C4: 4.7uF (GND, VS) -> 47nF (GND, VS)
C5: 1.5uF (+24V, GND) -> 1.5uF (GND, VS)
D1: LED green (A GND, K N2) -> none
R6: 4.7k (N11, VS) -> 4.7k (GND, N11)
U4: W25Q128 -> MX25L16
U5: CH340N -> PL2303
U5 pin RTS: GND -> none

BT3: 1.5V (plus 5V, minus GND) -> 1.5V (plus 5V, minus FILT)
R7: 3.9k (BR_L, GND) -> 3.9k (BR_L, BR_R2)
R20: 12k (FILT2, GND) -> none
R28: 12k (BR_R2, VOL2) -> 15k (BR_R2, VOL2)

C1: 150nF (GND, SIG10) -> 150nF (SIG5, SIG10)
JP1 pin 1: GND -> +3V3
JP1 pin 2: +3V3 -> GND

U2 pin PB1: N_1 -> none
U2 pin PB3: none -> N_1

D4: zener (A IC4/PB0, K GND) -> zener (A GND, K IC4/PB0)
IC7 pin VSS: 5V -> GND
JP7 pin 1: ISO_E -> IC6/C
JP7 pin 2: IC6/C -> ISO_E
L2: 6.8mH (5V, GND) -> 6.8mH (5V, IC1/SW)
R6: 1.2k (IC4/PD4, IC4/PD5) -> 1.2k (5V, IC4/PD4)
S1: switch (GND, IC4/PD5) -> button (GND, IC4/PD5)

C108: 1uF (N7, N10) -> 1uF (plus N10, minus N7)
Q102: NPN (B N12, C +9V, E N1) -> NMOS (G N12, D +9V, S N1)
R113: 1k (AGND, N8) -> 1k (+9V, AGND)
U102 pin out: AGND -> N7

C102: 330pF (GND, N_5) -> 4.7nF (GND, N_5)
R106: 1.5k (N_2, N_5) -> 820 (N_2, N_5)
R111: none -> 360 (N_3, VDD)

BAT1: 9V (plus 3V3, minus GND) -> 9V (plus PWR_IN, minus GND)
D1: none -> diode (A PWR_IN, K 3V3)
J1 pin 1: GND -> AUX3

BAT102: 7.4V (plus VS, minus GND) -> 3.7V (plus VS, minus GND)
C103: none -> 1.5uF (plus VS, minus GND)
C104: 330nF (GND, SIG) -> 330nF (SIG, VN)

○ ○ ○ ○ ○

Directions for this task -> Copy out each line of the records that holds the string "minus".

Answer section ->
BT3: 1.5V (plus 5V, minus GND) -> 1.5V (plus 5V, minus FILT)
C108: 1uF (N7, N10) -> 1uF (plus N10, minus N7)
BAT1: 9V (plus 3V3, minus GND) -> 9V (plus PWR_IN, minus GND)
BAT102: 7.4V (plus VS, minus GND) -> 3.7V (plus VS, minus GND)
C103: none -> 1.5uF (plus VS, minus GND)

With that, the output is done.